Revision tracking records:
----
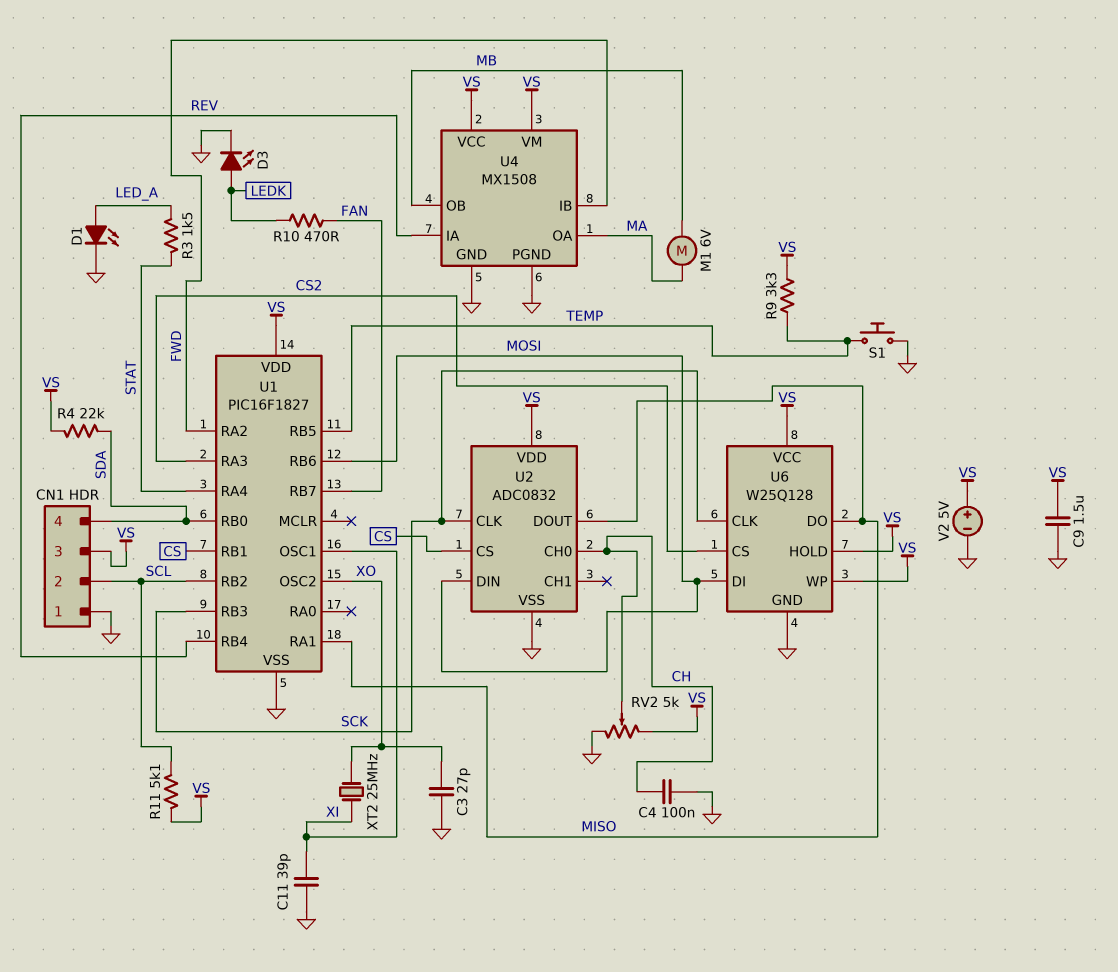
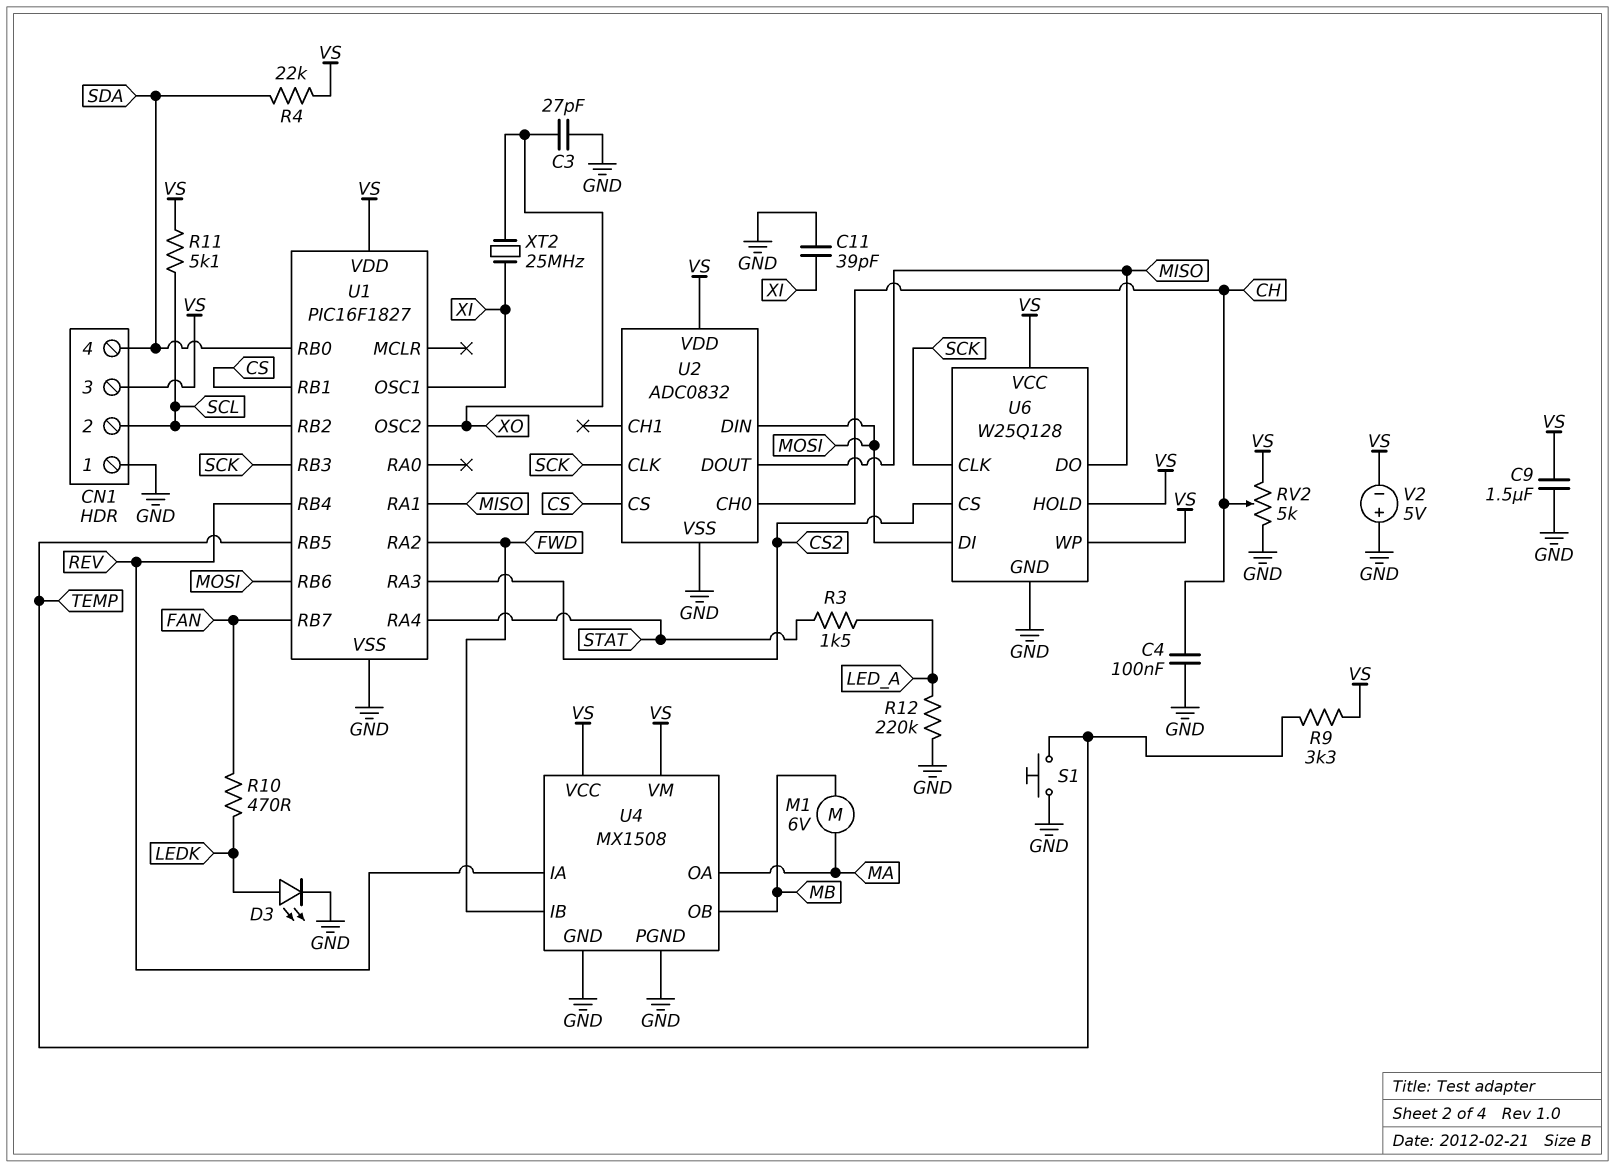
D1: LED (A LED_A, K GND) -> none
R12: none -> 220k (GND, LED_A)
V2: 5V (plus VS, minus GND) -> 5V (plus GND, minus VS)

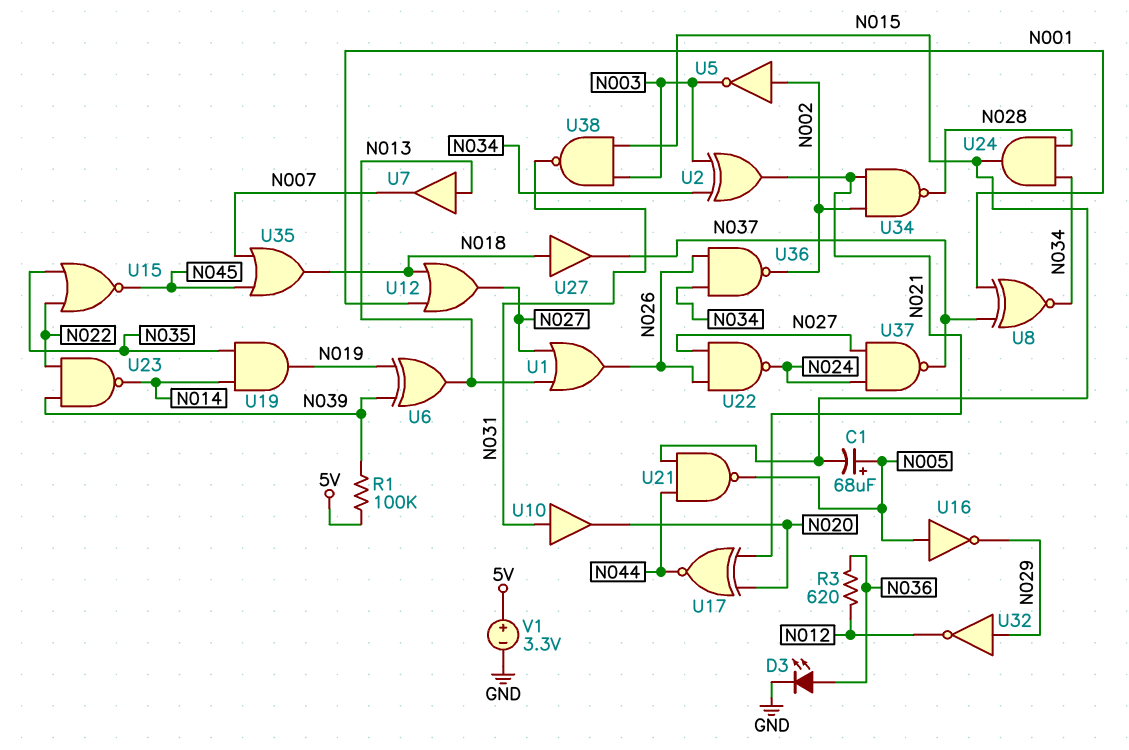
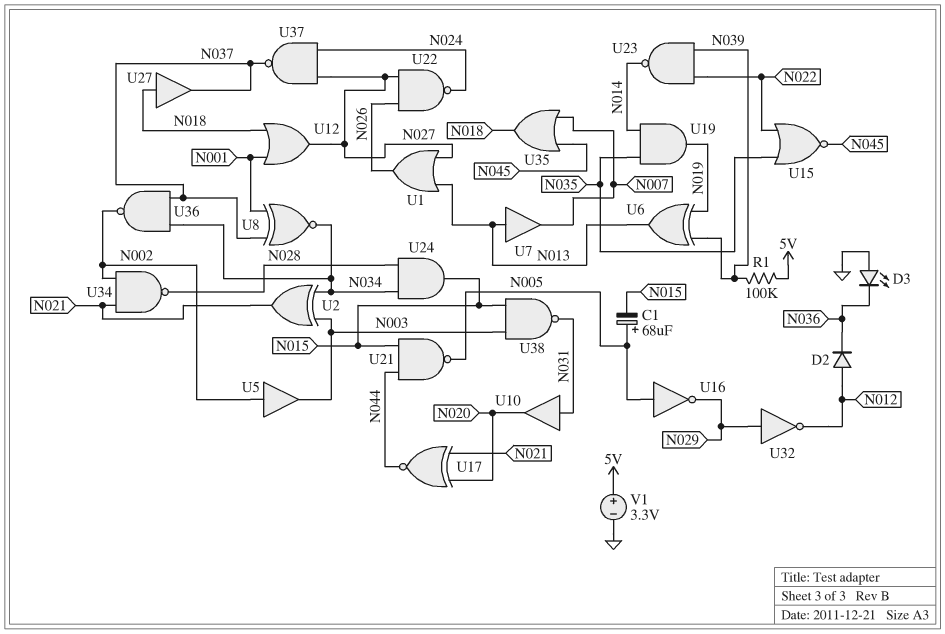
D2: none -> diode (A N012, K N036)
D3: LED (A N036, K GND) -> LED (A GND, K N036)
R3: 620 (N012, N036) -> none
U5: NOT (in N002, out N003) -> buffer (in N002, out N003)
U36: NAND (in N026, in N034, out N002) -> NAND (in N034, in N037, out N002)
----
**DIRECTIONS FOR THIS TASK:**
Pull every line with the word "none" from the data.

**YOUR SOLUTION:**
D1: LED (A LED_A, K GND) -> none
R12: none -> 220k (GND, LED_A)
D2: none -> diode (A N012, K N036)
R3: 620 (N012, N036) -> none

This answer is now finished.